BEGIN DATA EXTRACT

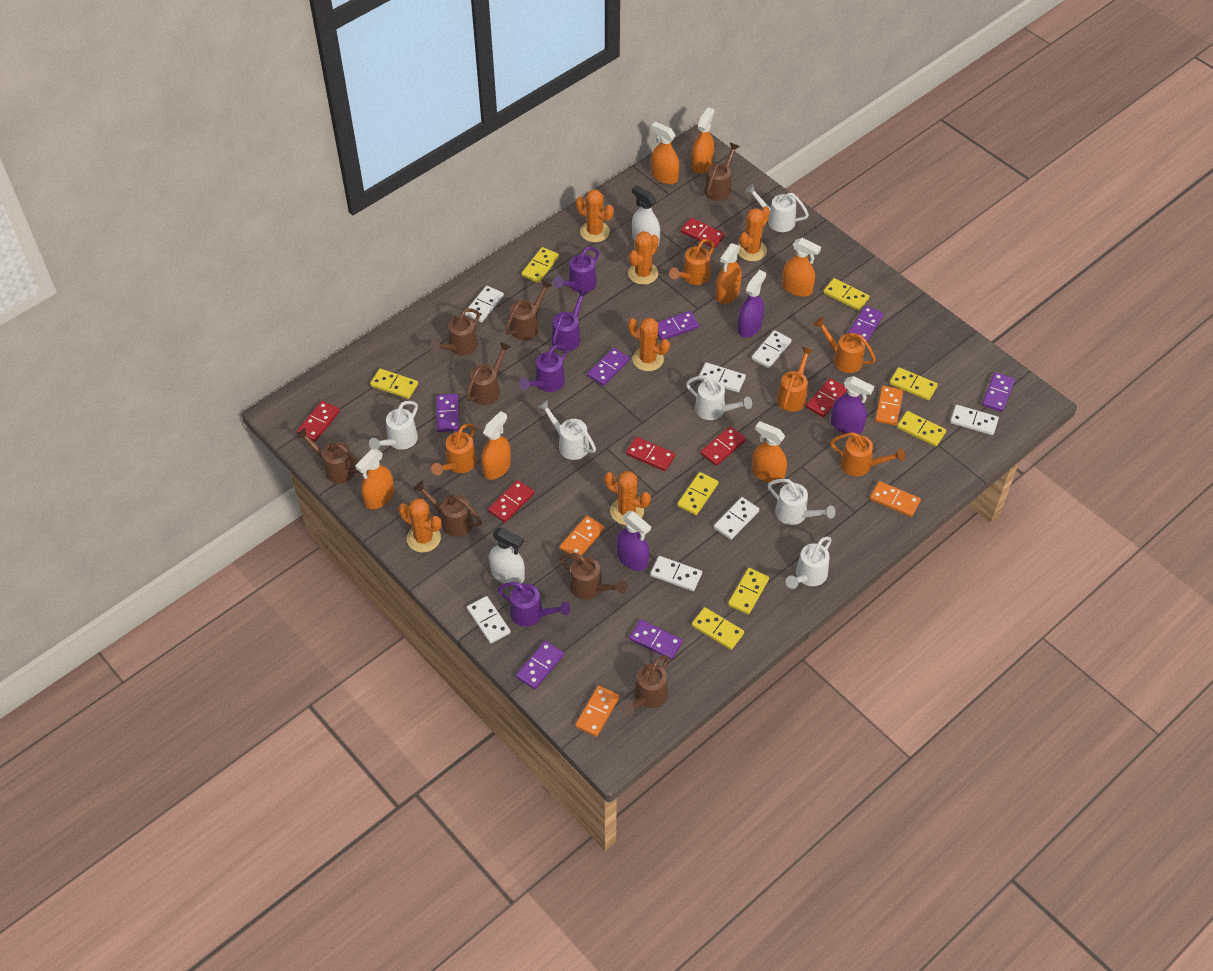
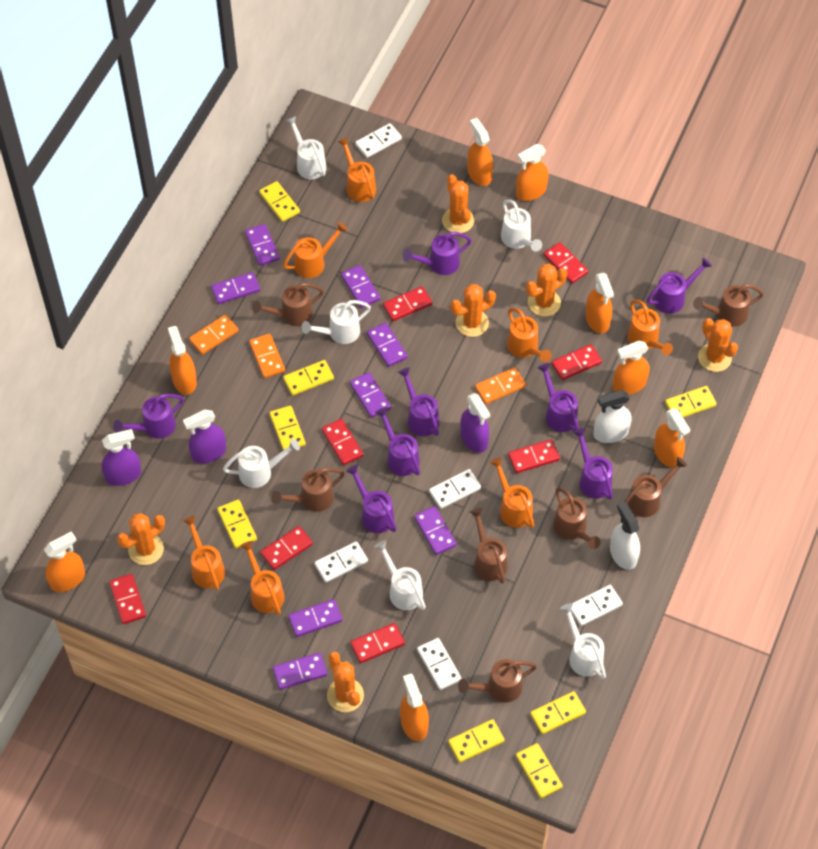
brown watering can: 8 -> 7
orange domino: 4 -> 3
orange spray bottle: 7 -> 8
orange watering can: 5 -> 7
purple domino: 7 -> 8
purple watering can: 4 -> 8
red domino: 6 -> 8
white domino: 7 -> 5

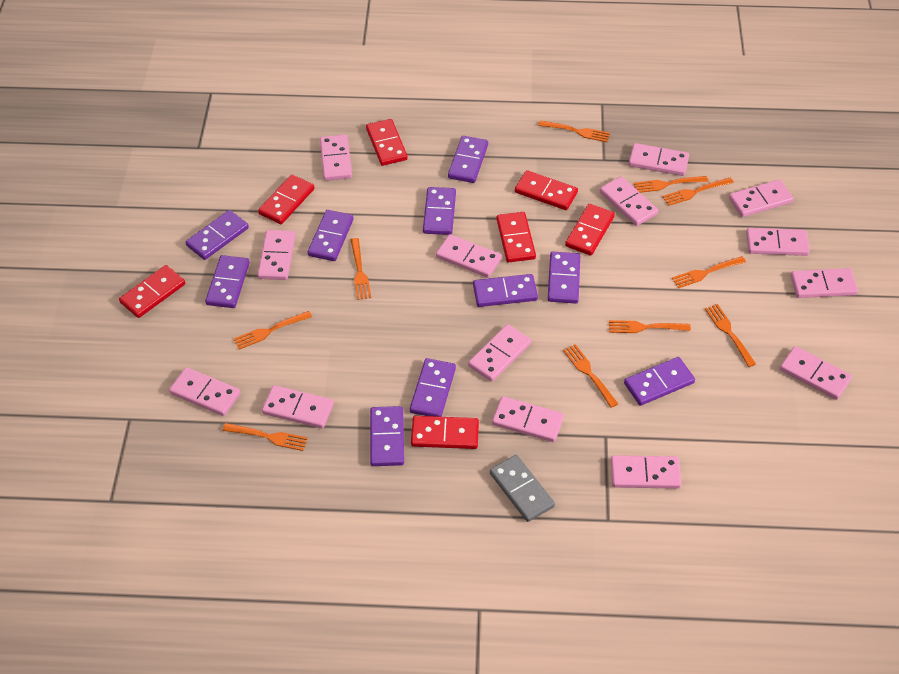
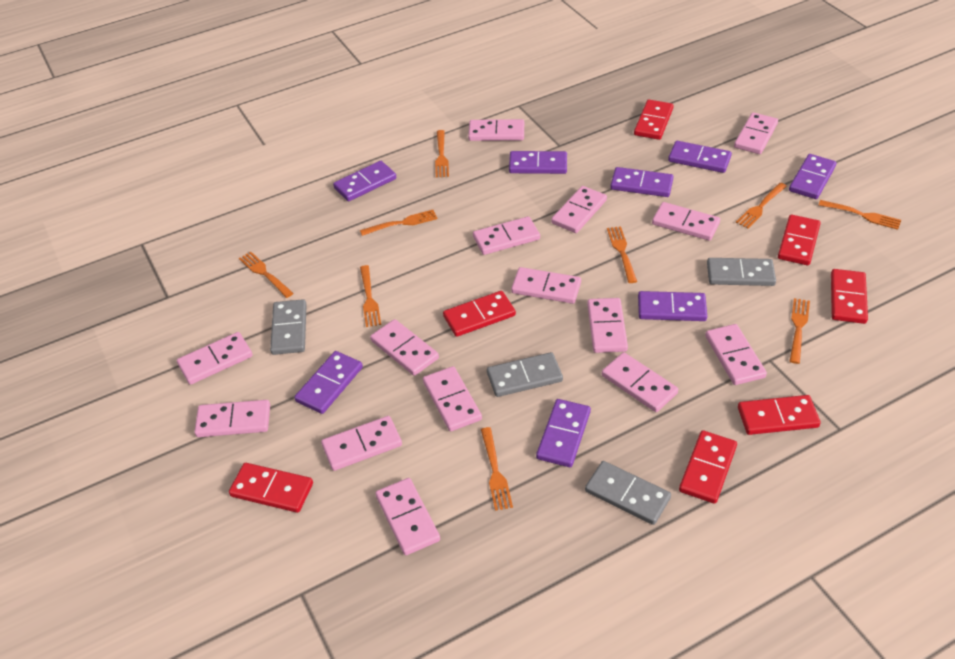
grey domino: 1 -> 4
orange fork: 10 -> 9
pink domino: 14 -> 15
purple domino: 10 -> 8

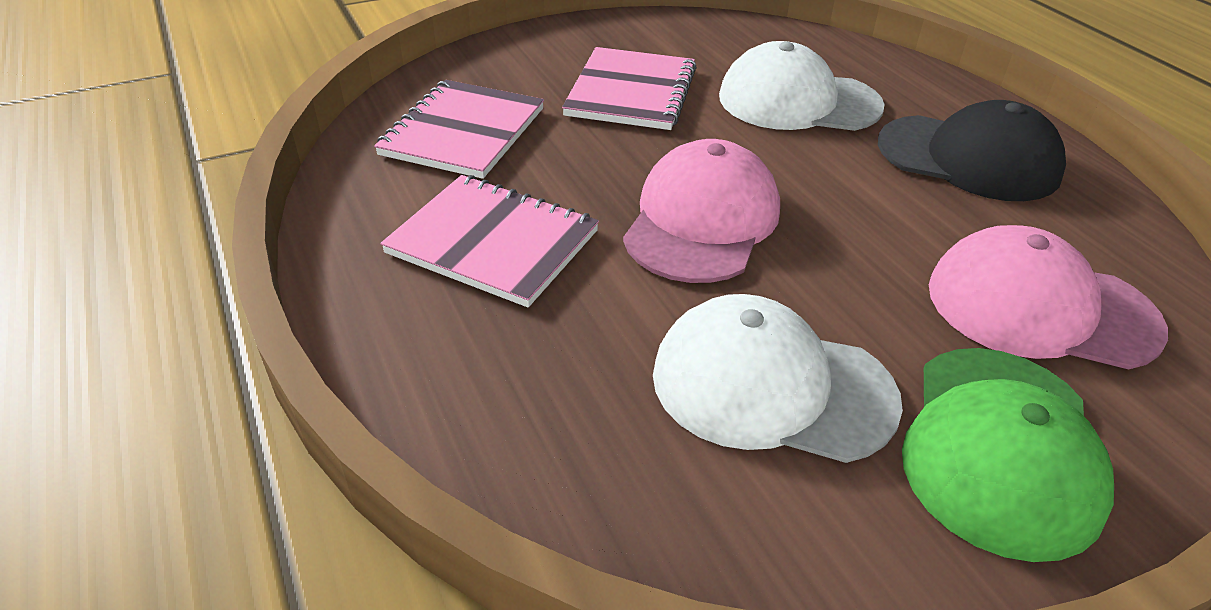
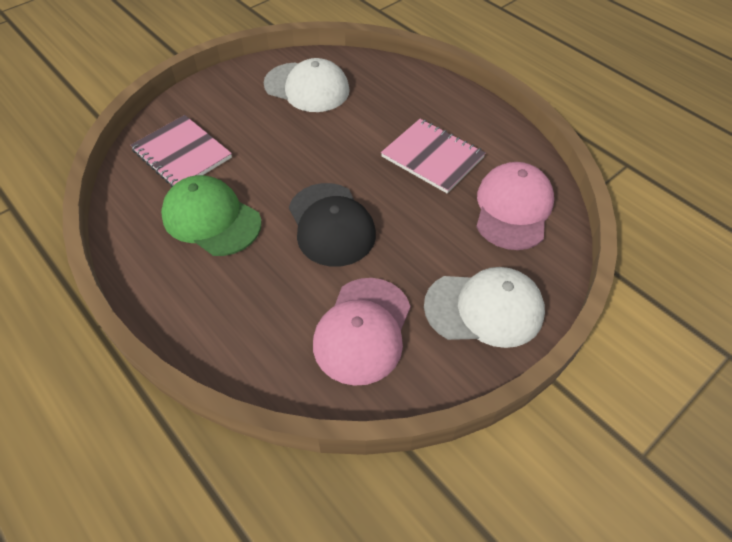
pink notebook: 3 -> 2

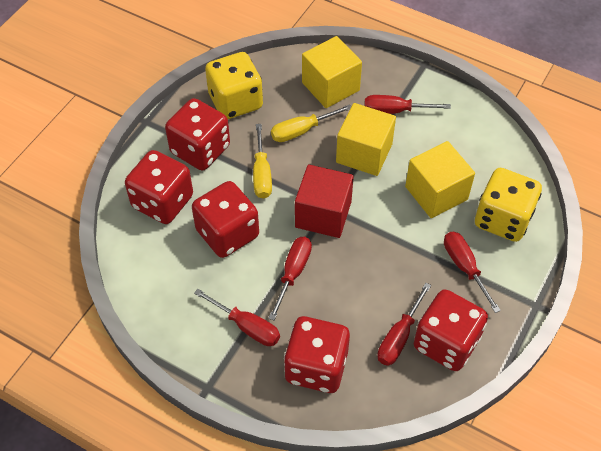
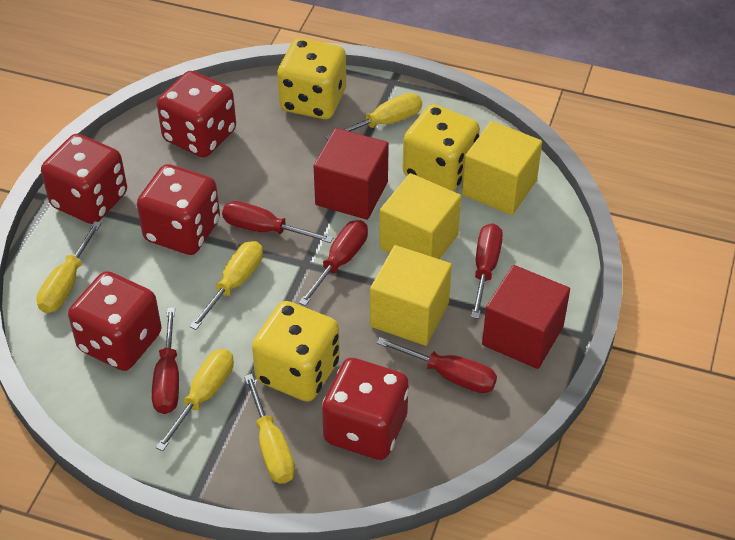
red cube: 1 -> 2
yellow dice: 2 -> 3
yellow screwdriver: 2 -> 5

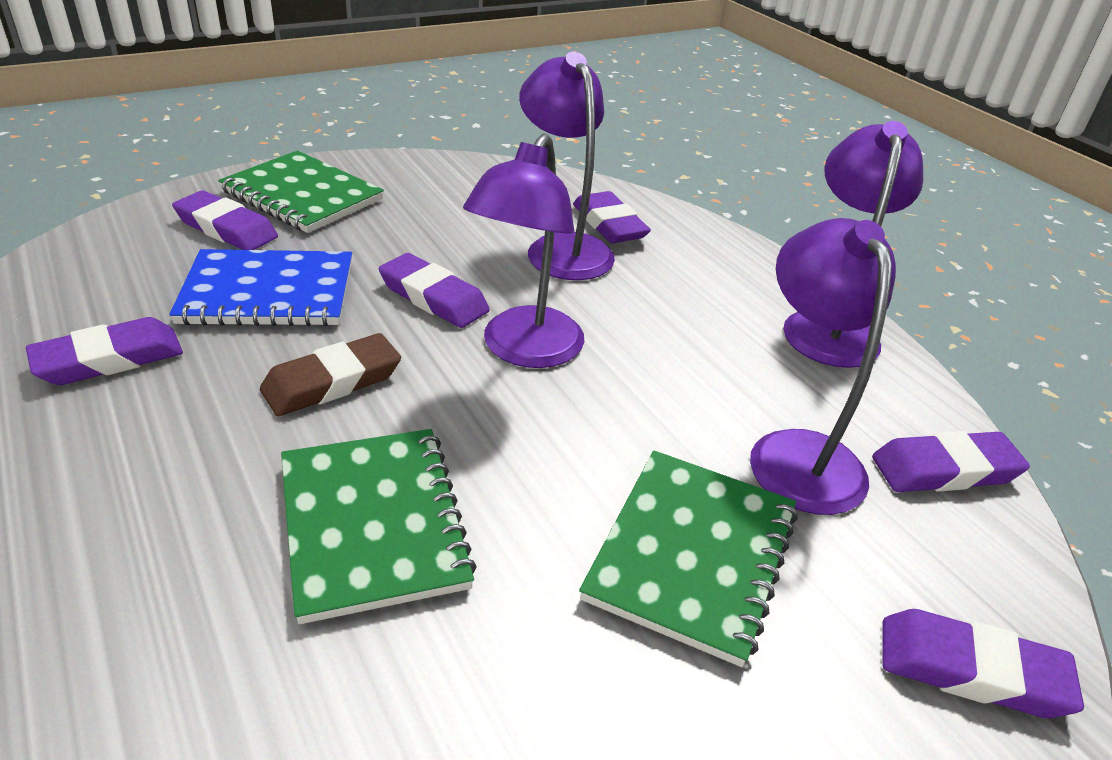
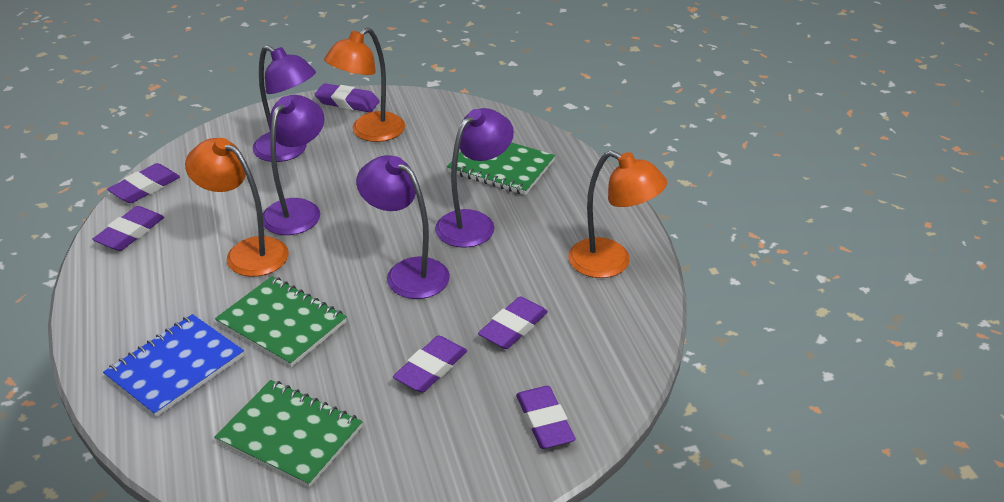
brown eraser: 1 -> 0
orange lamp: 0 -> 3

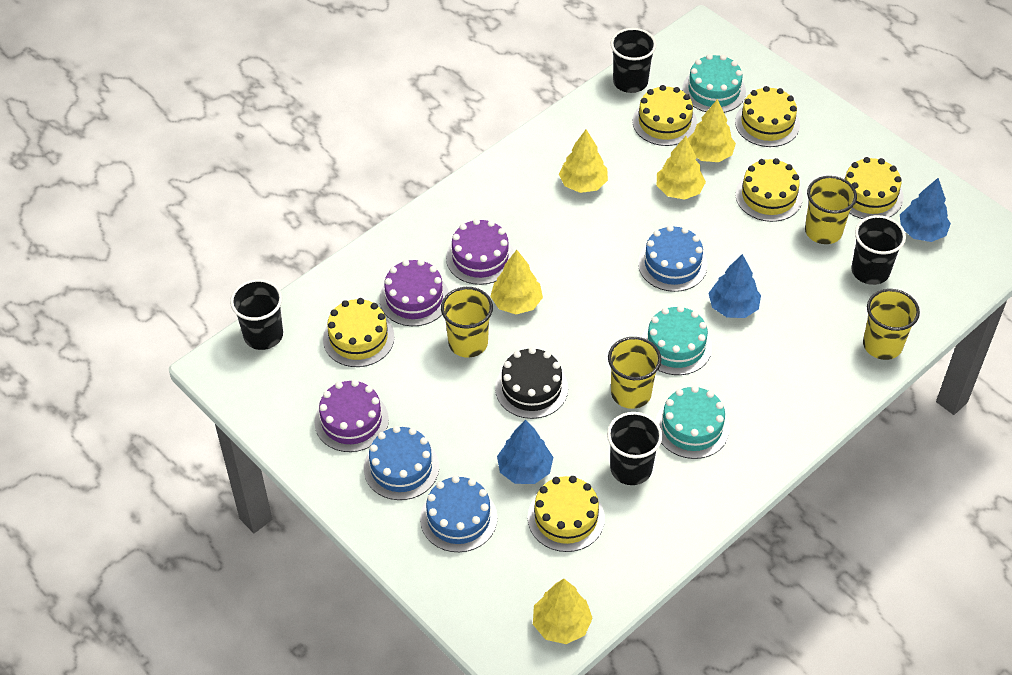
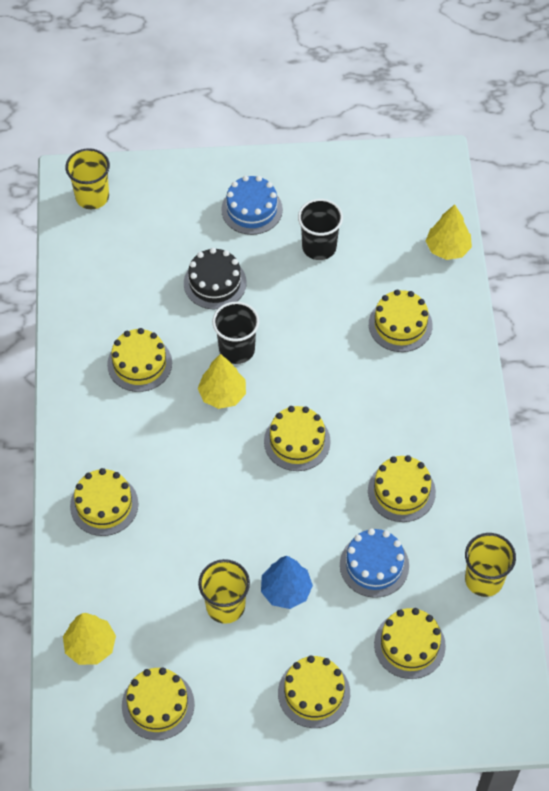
black cup: 4 -> 2
blue cake: 3 -> 2
blue tree: 3 -> 1
purple cake: 3 -> 0
turquoise cake: 3 -> 0
yellow cake: 6 -> 8
yellow cup: 4 -> 3
yellow tree: 5 -> 3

END DATA EXTRACT

- _THE TASK_
Set down every entry above again exactly, dropping each picture.

- _EXERCISE RESULT_
brown watering can: 8 -> 7
orange domino: 4 -> 3
orange spray bottle: 7 -> 8
orange watering can: 5 -> 7
purple domino: 7 -> 8
purple watering can: 4 -> 8
red domino: 6 -> 8
white domino: 7 -> 5

grey domino: 1 -> 4
orange fork: 10 -> 9
pink domino: 14 -> 15
purple domino: 10 -> 8

pink notebook: 3 -> 2

red cube: 1 -> 2
yellow dice: 2 -> 3
yellow screwdriver: 2 -> 5

brown eraser: 1 -> 0
orange lamp: 0 -> 3

black cup: 4 -> 2
blue cake: 3 -> 2
blue tree: 3 -> 1
purple cake: 3 -> 0
turquoise cake: 3 -> 0
yellow cake: 6 -> 8
yellow cup: 4 -> 3
yellow tree: 5 -> 3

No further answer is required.